Data extract:
::::

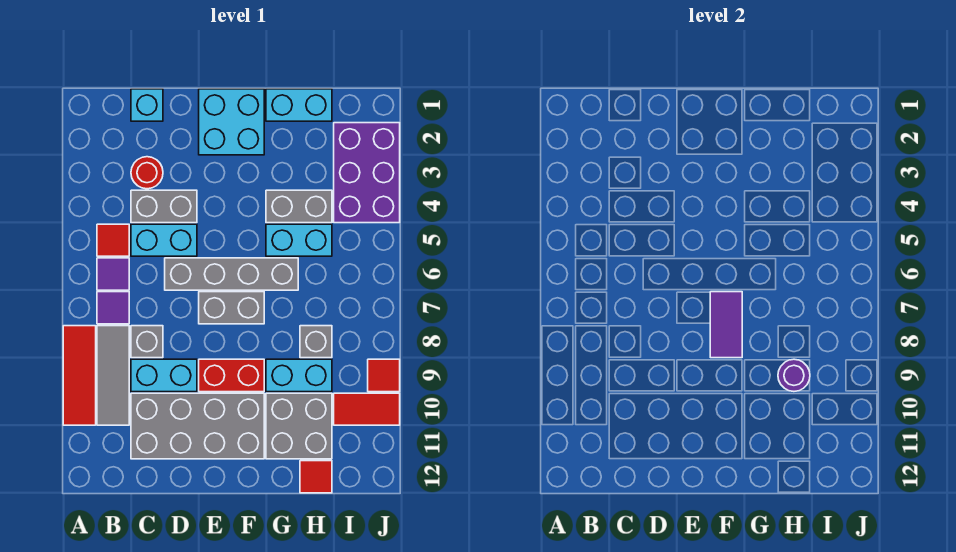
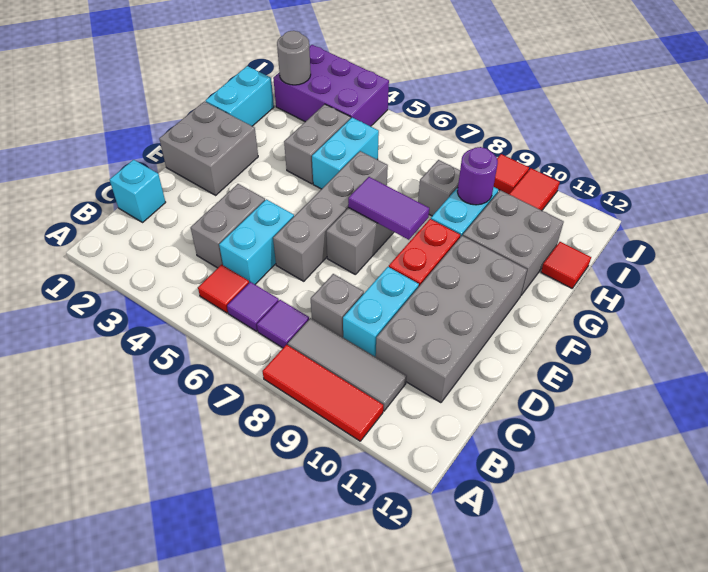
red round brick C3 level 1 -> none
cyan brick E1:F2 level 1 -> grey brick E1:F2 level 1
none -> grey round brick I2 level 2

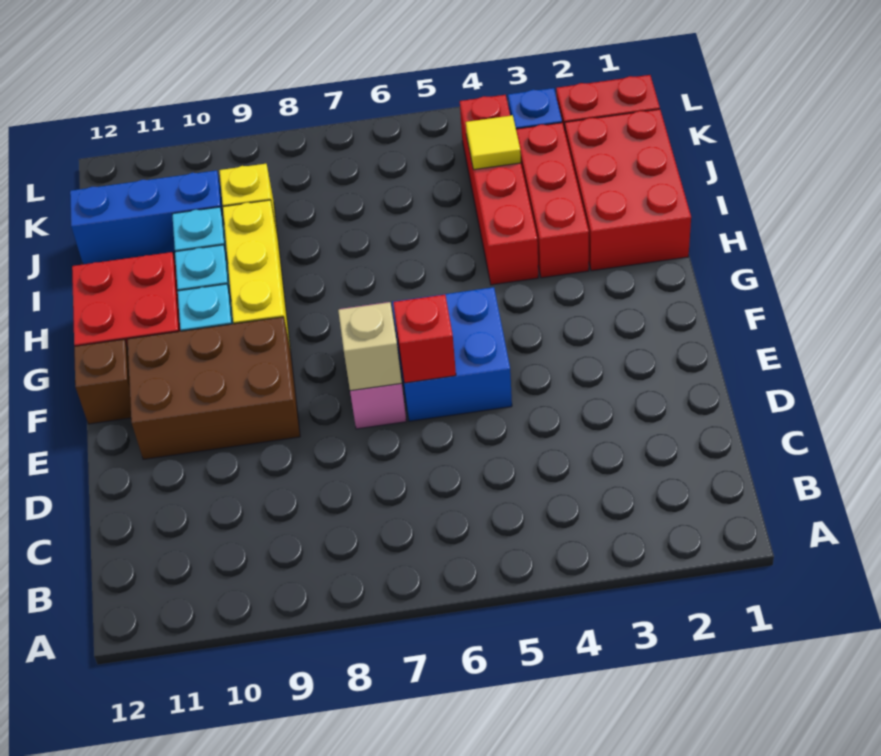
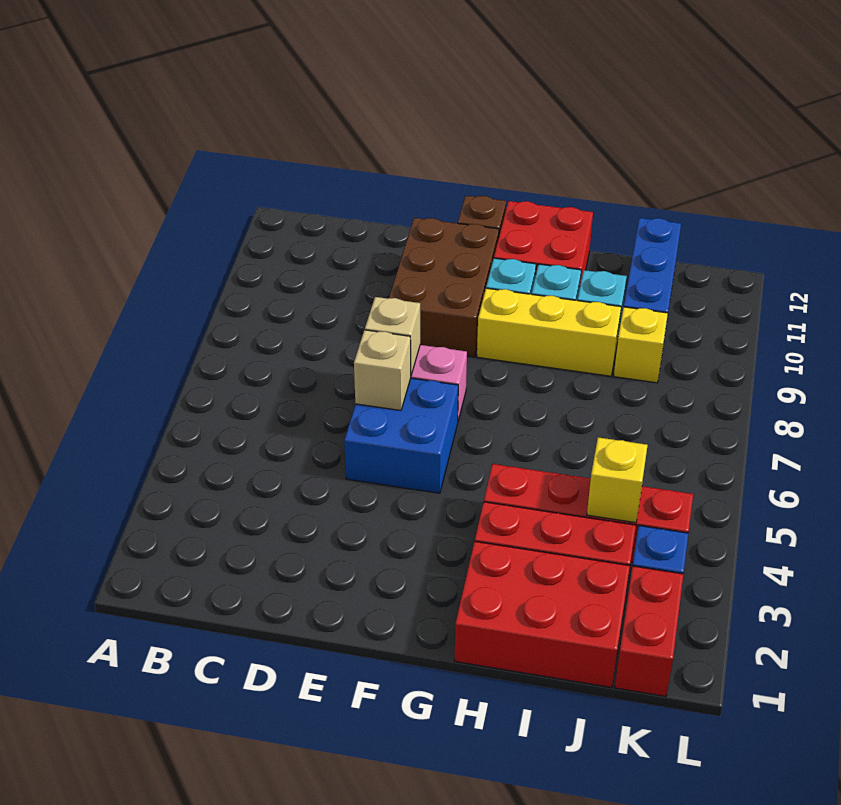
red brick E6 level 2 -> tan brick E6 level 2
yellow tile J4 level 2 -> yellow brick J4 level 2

::::

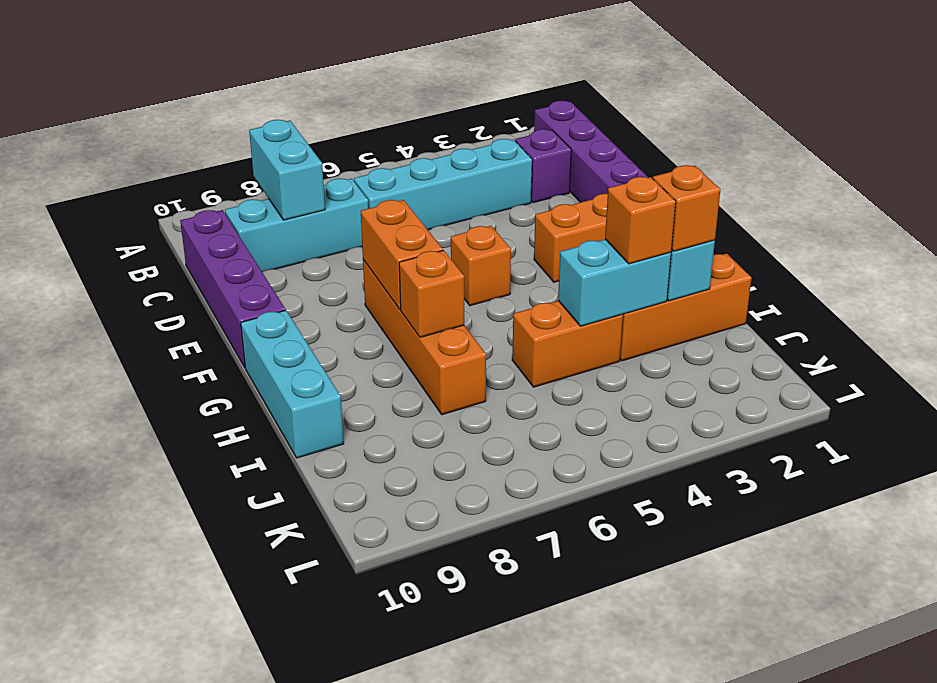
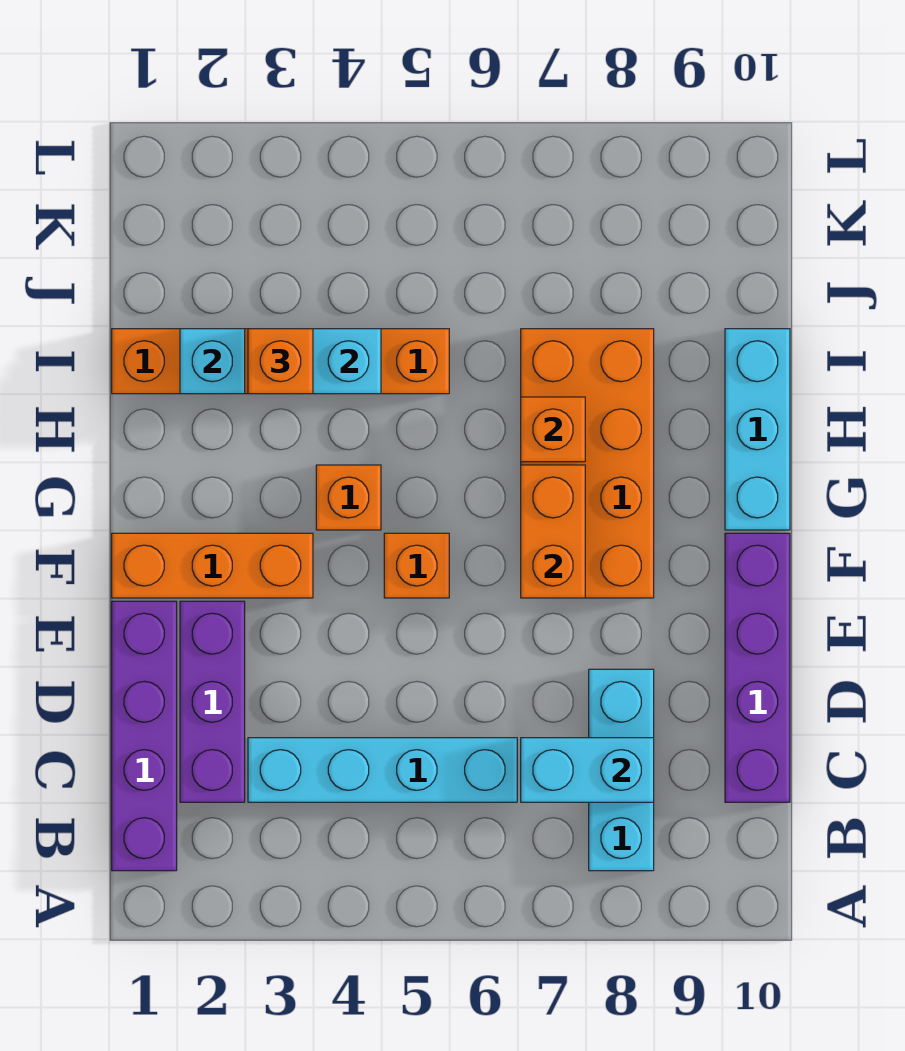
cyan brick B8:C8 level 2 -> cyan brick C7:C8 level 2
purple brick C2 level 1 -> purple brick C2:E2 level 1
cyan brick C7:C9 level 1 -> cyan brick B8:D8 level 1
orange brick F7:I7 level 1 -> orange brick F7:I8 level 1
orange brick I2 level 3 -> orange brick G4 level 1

::::

In the listing above, find the line with "red brick E6 level 2 -> tan brick E6 level 2" and the line with "yellow tile J4", then print exactly those lines and every line between them.

red brick E6 level 2 -> tan brick E6 level 2
yellow tile J4 level 2 -> yellow brick J4 level 2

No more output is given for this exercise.